[WORK ITEM]:
Each line of the data below containing "none" needs to be listed.

[RECORDS FOR THIS EXERCISE]:
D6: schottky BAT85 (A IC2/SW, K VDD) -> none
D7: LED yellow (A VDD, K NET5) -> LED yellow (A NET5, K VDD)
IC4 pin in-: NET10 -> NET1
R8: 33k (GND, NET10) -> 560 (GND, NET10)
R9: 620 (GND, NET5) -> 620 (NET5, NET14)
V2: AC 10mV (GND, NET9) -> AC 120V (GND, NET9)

==

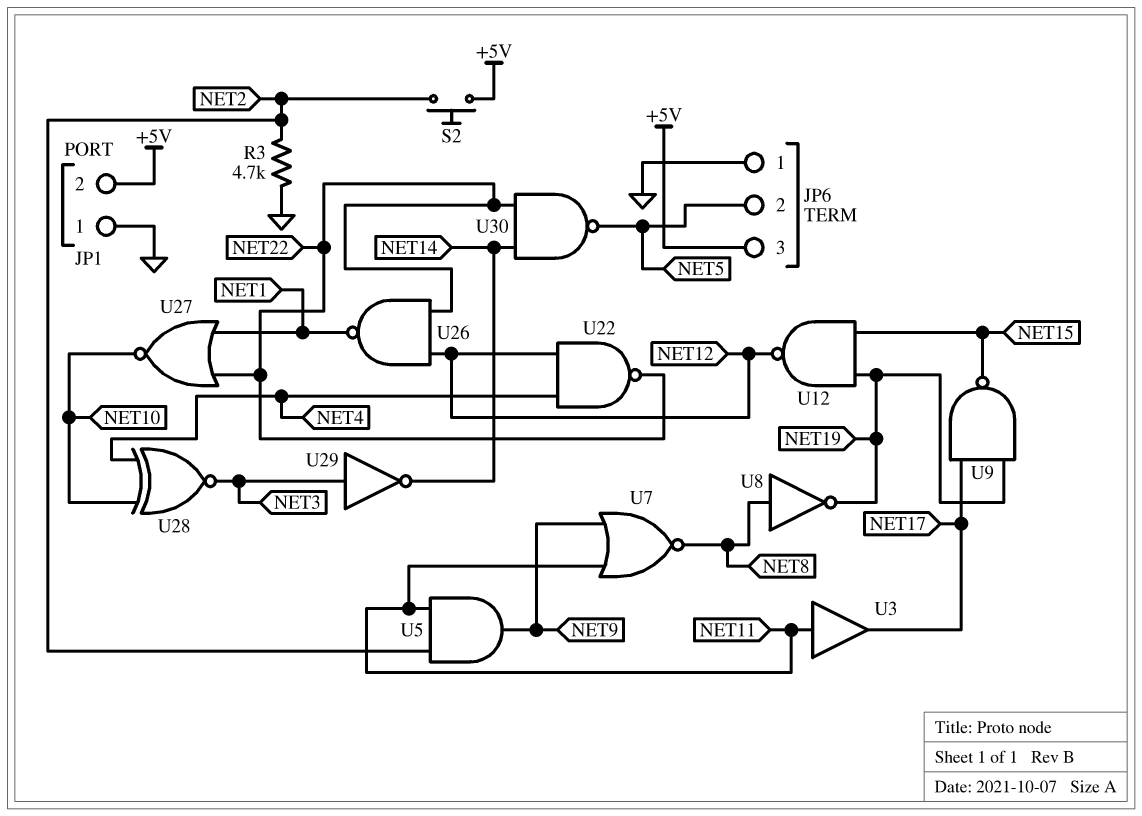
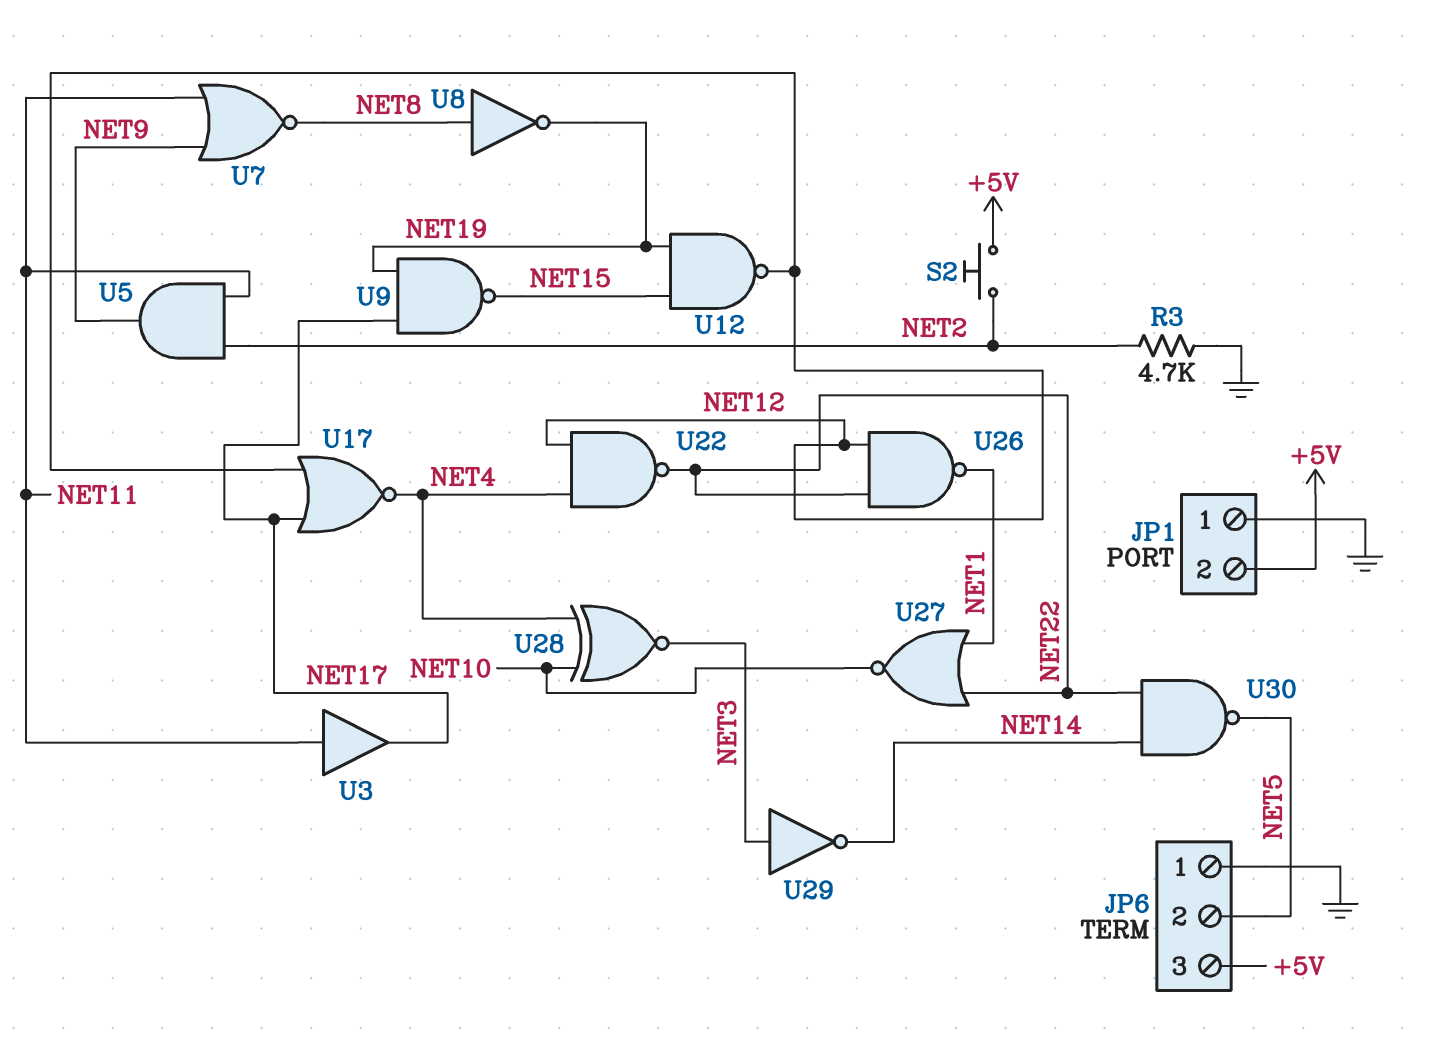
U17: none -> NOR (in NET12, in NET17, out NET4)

--

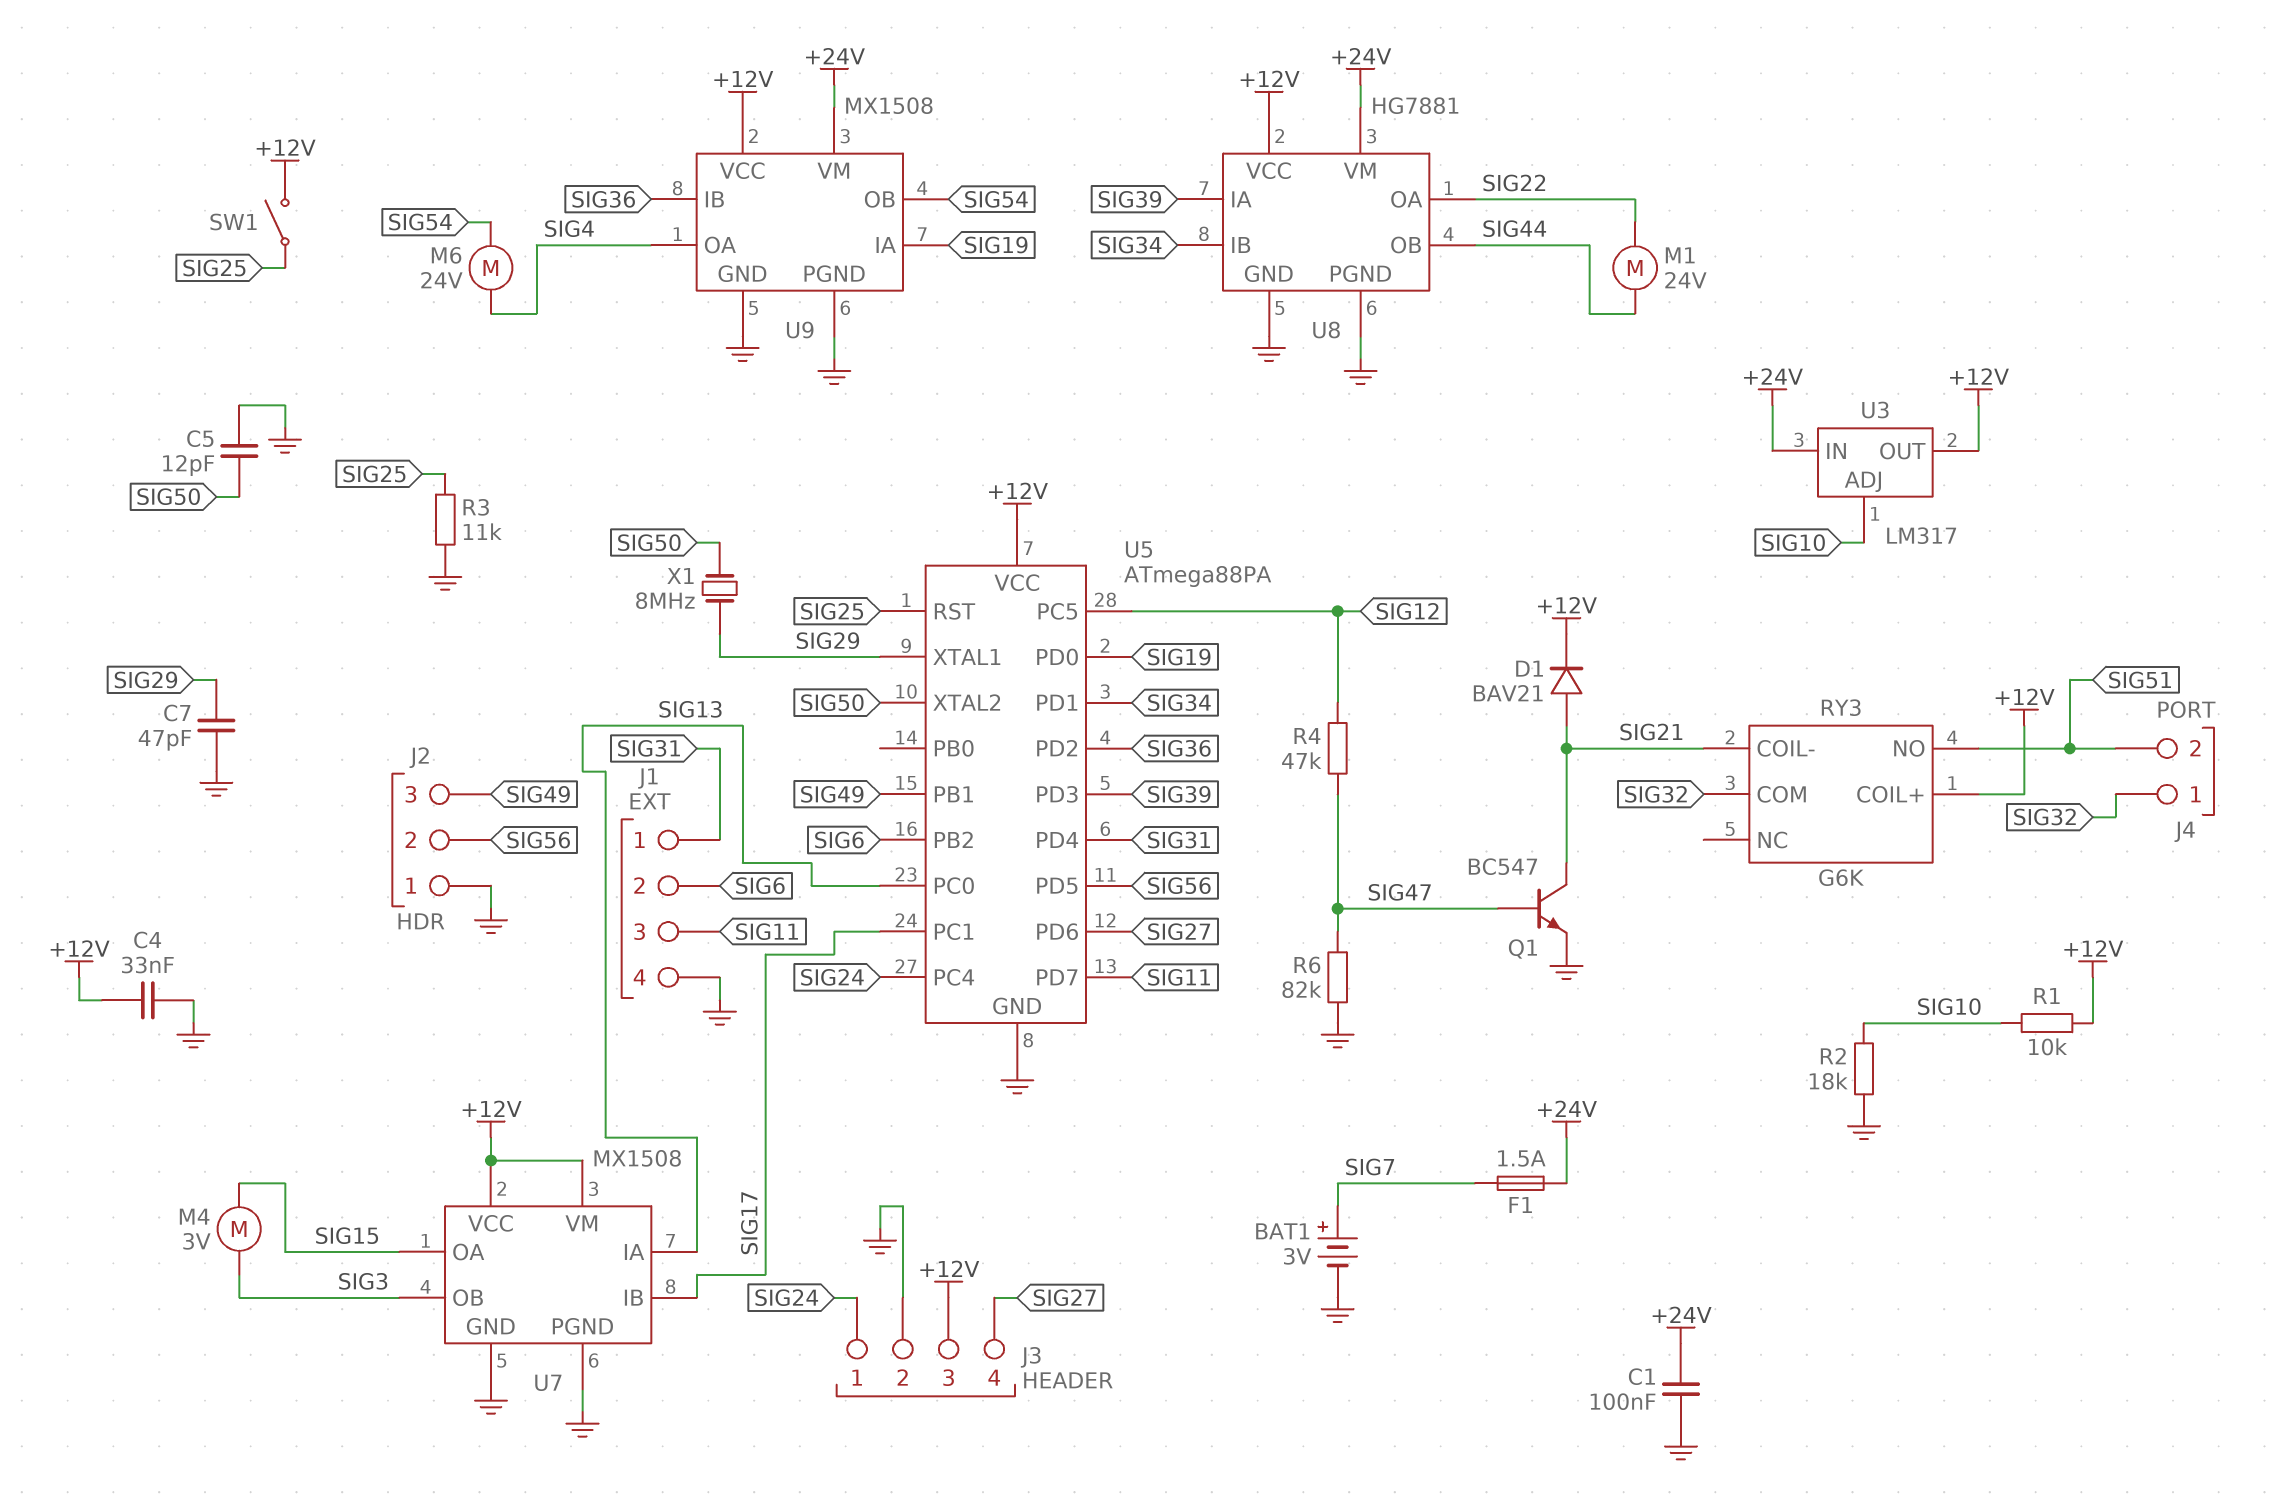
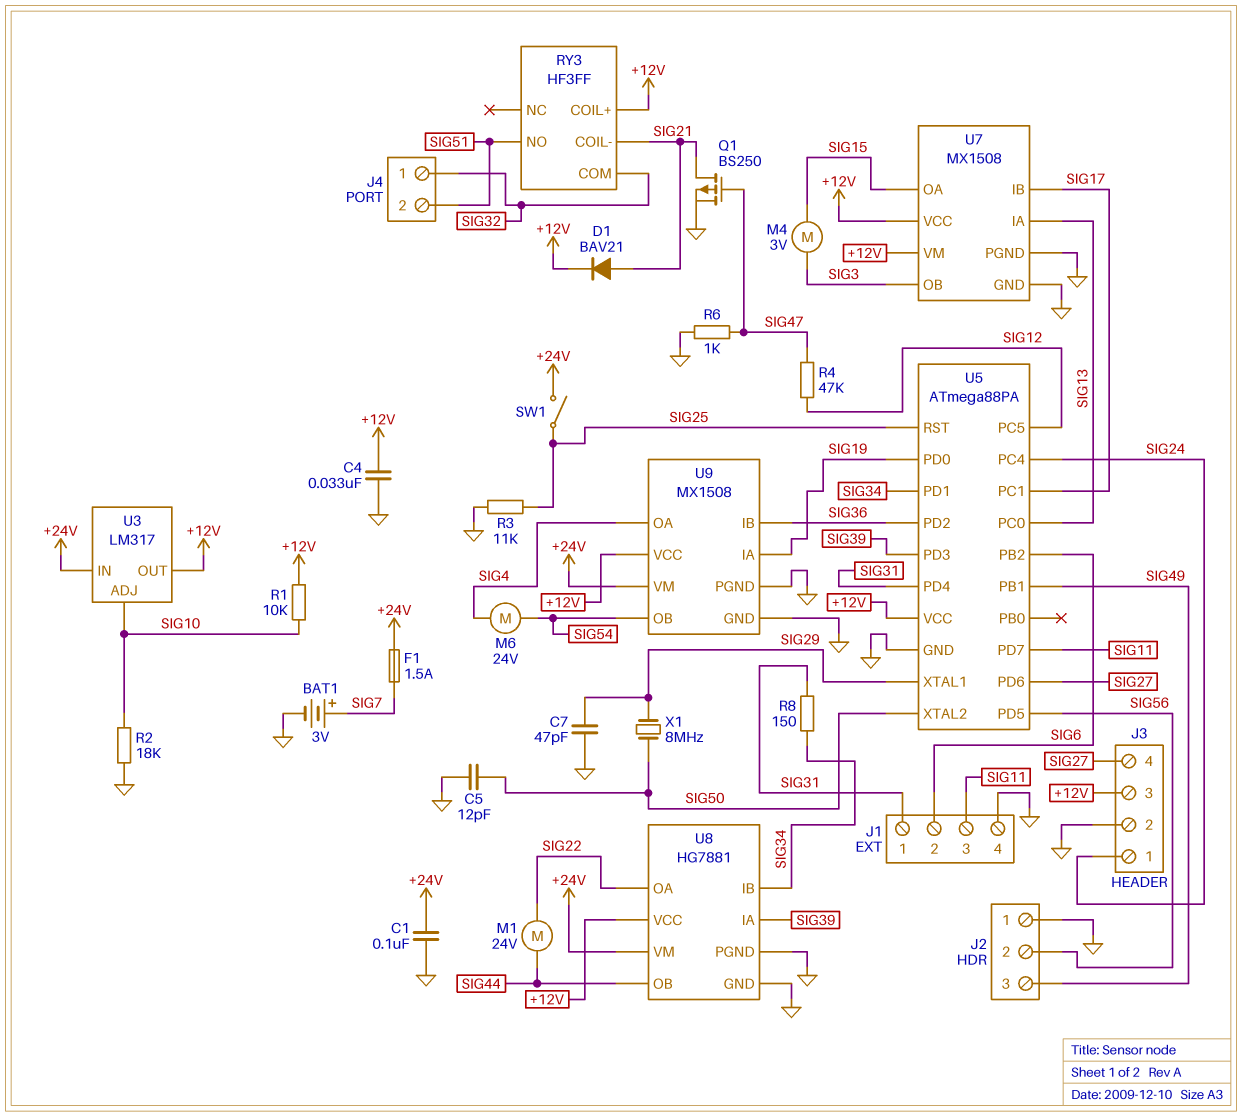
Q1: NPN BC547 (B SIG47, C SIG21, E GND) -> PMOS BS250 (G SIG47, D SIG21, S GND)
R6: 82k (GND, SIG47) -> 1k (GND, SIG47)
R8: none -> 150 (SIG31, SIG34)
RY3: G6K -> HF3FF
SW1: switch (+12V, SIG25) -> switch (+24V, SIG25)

[OUTPUT]:
D6: schottky BAT85 (A IC2/SW, K VDD) -> none
U17: none -> NOR (in NET12, in NET17, out NET4)
R8: none -> 150 (SIG31, SIG34)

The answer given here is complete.